[Exercise directions]
Retype the data exactly, skipping any picture in it.

Image comparison data:
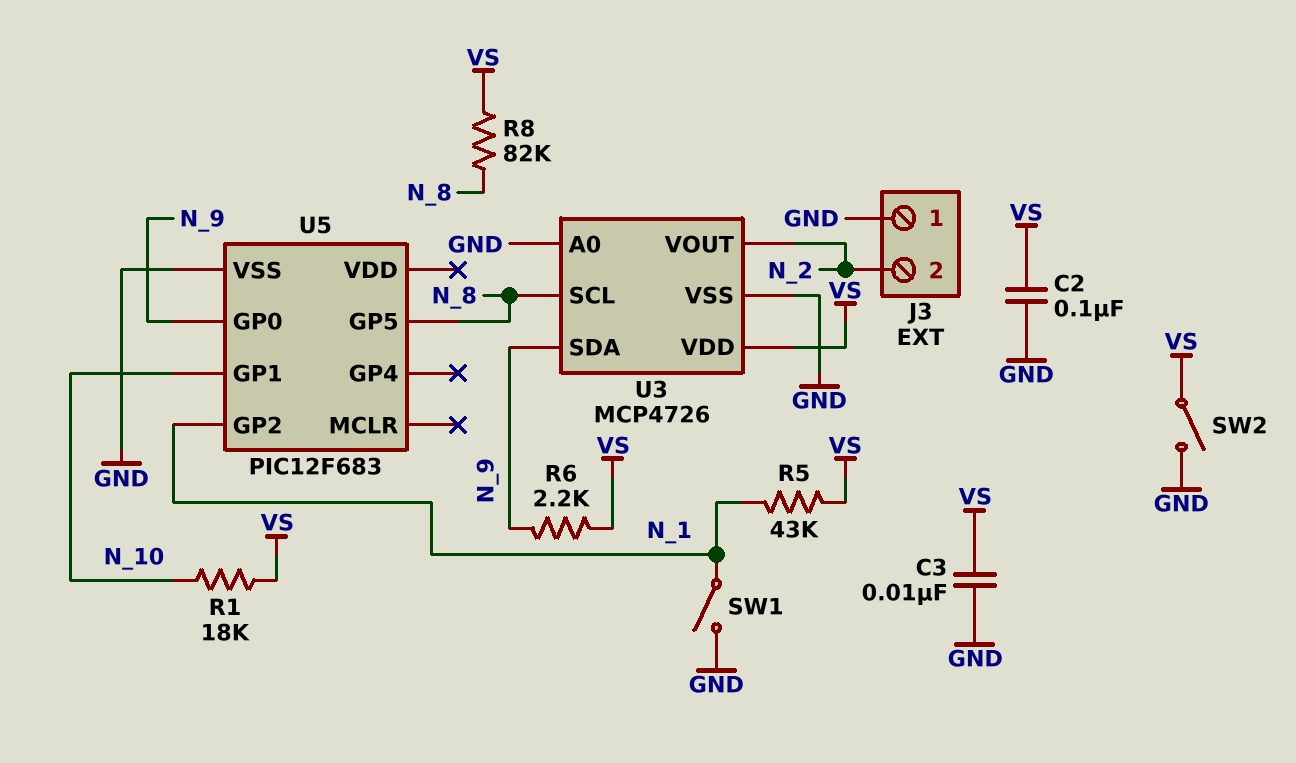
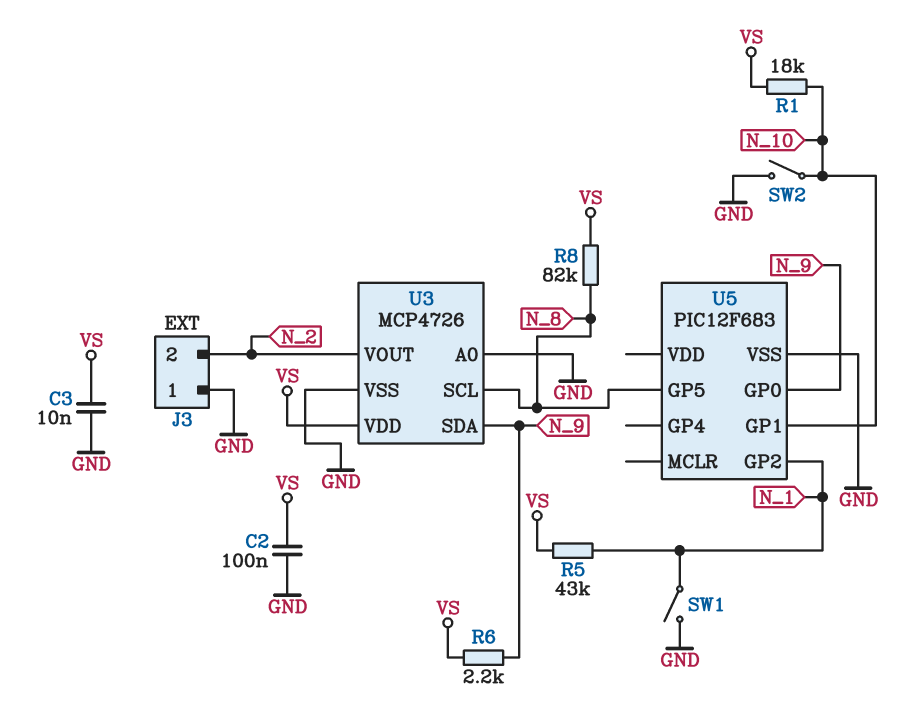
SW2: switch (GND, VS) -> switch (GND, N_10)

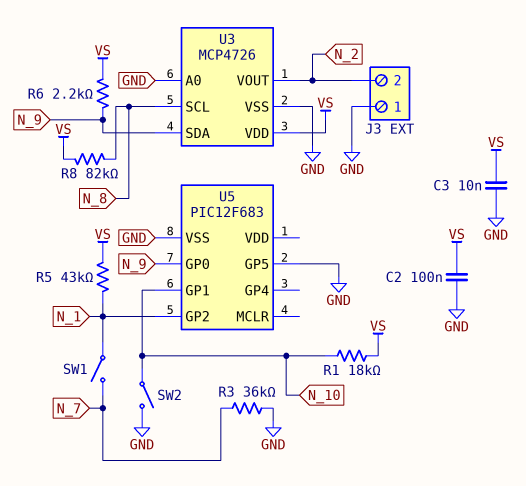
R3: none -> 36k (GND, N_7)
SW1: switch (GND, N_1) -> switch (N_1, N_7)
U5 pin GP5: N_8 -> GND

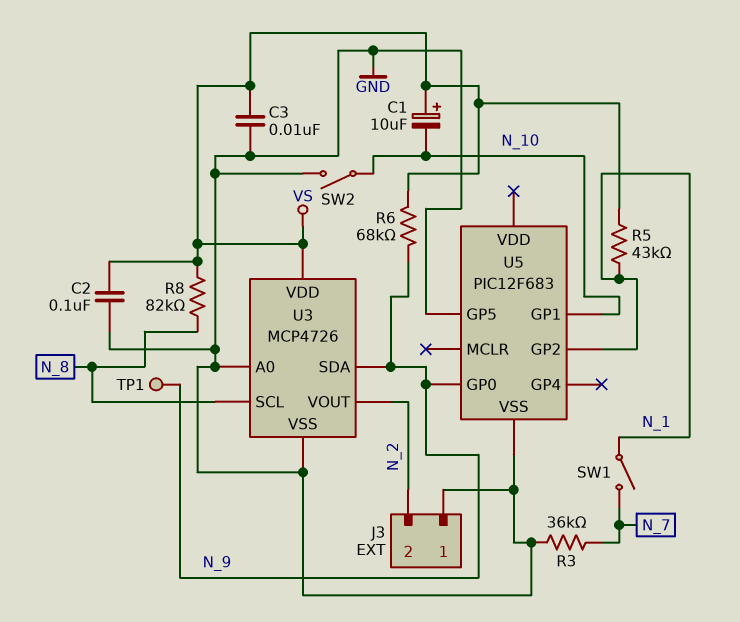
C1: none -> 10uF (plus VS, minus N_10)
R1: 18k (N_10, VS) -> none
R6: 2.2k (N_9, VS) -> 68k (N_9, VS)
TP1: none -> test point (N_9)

[Written solution]
SW2: switch (GND, VS) -> switch (GND, N_10)

R3: none -> 36k (GND, N_7)
SW1: switch (GND, N_1) -> switch (N_1, N_7)
U5 pin GP5: N_8 -> GND

C1: none -> 10uF (plus VS, minus N_10)
R1: 18k (N_10, VS) -> none
R6: 2.2k (N_9, VS) -> 68k (N_9, VS)
TP1: none -> test point (N_9)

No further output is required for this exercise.